Exercise data ▸

⁂

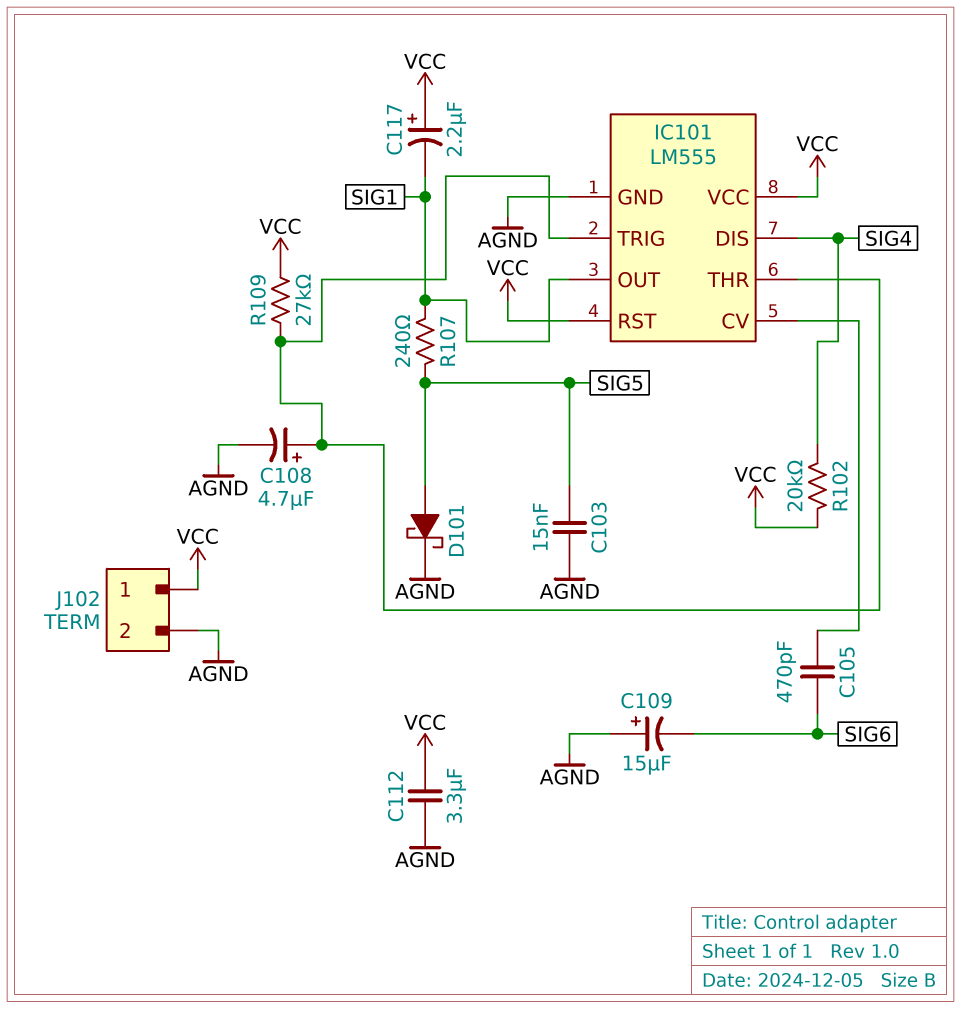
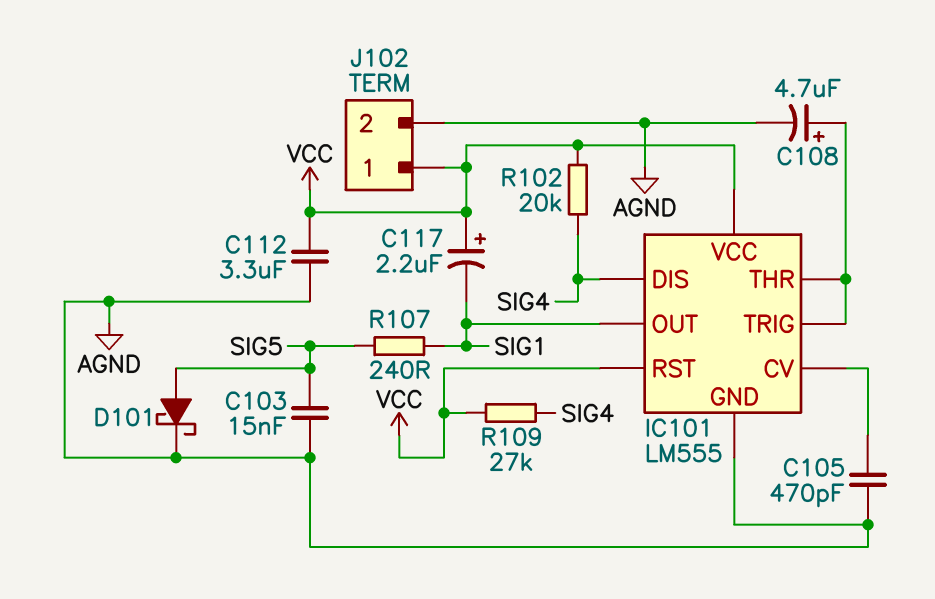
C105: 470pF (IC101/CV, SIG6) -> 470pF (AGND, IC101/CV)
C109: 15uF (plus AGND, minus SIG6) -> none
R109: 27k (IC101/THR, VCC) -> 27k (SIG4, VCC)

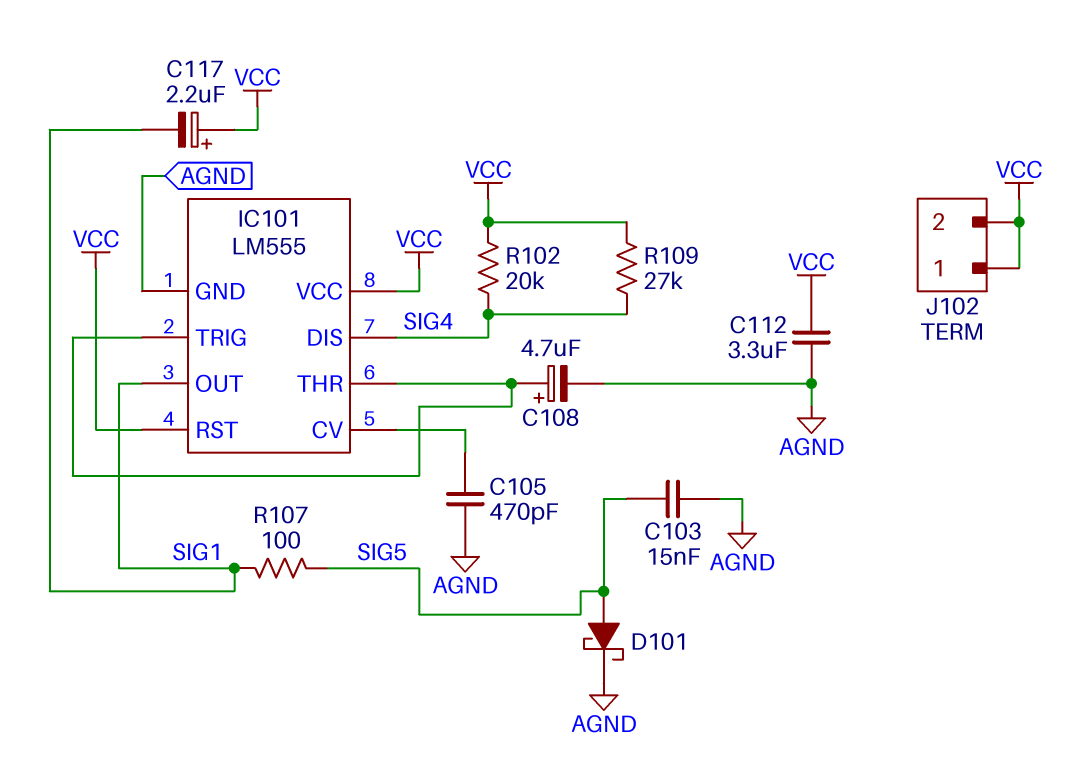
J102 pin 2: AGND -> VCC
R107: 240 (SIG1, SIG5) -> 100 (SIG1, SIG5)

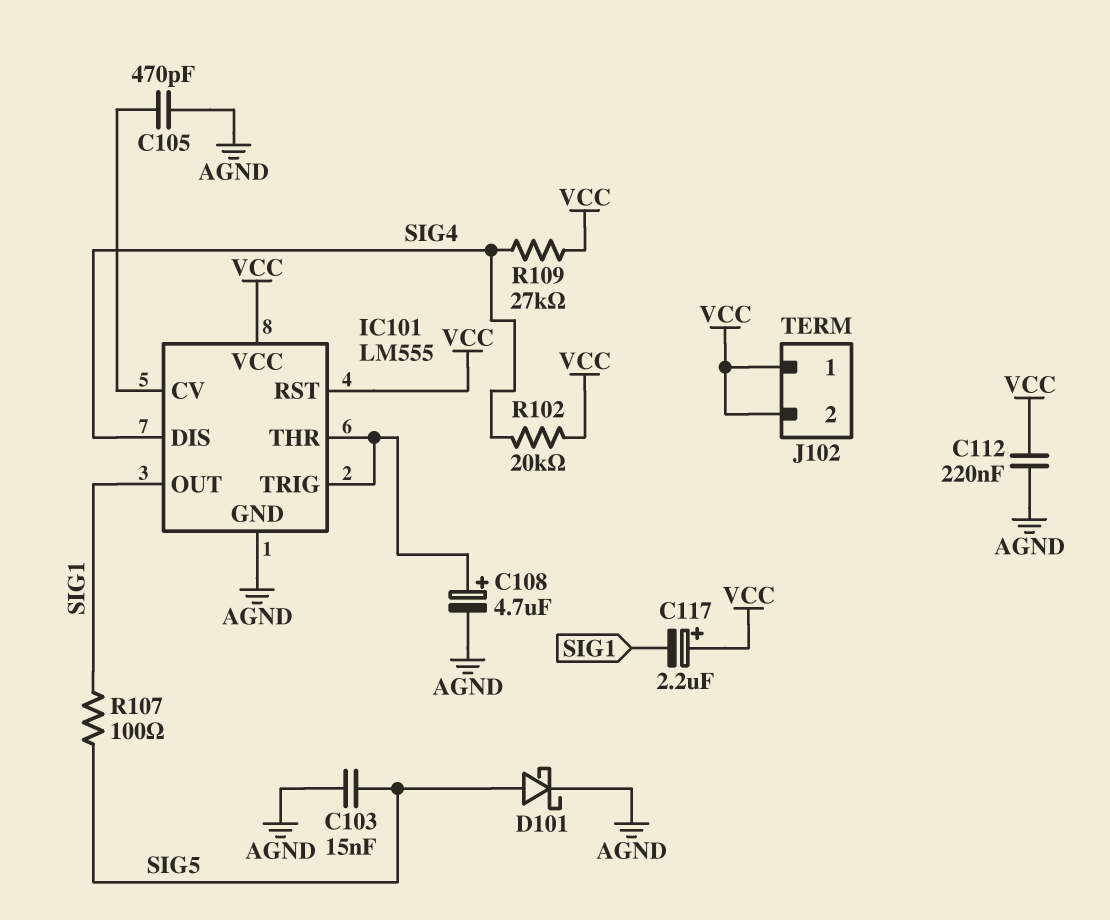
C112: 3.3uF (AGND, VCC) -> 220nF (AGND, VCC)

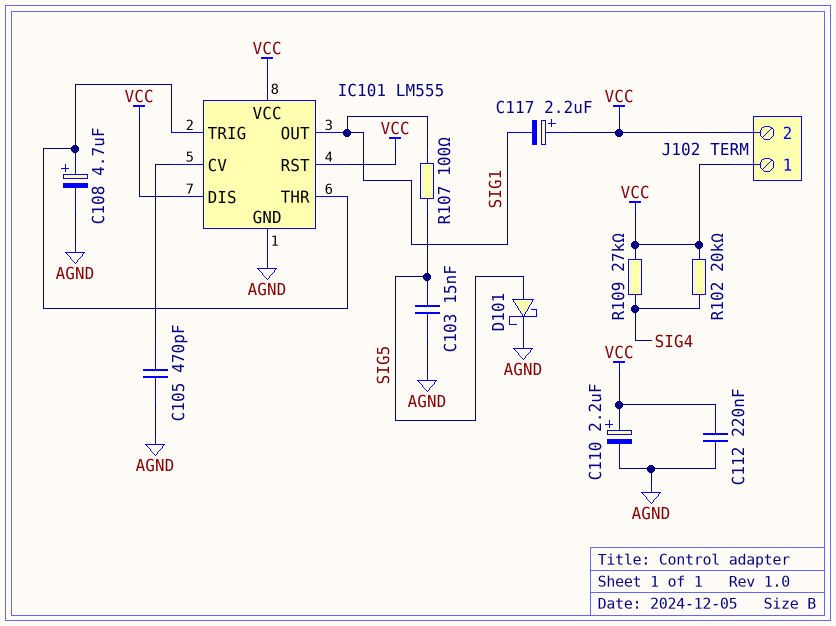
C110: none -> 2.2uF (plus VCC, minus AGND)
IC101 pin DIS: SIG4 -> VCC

⁂

Any picture among the entries must be skipped; copy all else exactly.

C105: 470pF (IC101/CV, SIG6) -> 470pF (AGND, IC101/CV)
C109: 15uF (plus AGND, minus SIG6) -> none
R109: 27k (IC101/THR, VCC) -> 27k (SIG4, VCC)

J102 pin 2: AGND -> VCC
R107: 240 (SIG1, SIG5) -> 100 (SIG1, SIG5)

C112: 3.3uF (AGND, VCC) -> 220nF (AGND, VCC)

C110: none -> 2.2uF (plus VCC, minus AGND)
IC101 pin DIS: SIG4 -> VCC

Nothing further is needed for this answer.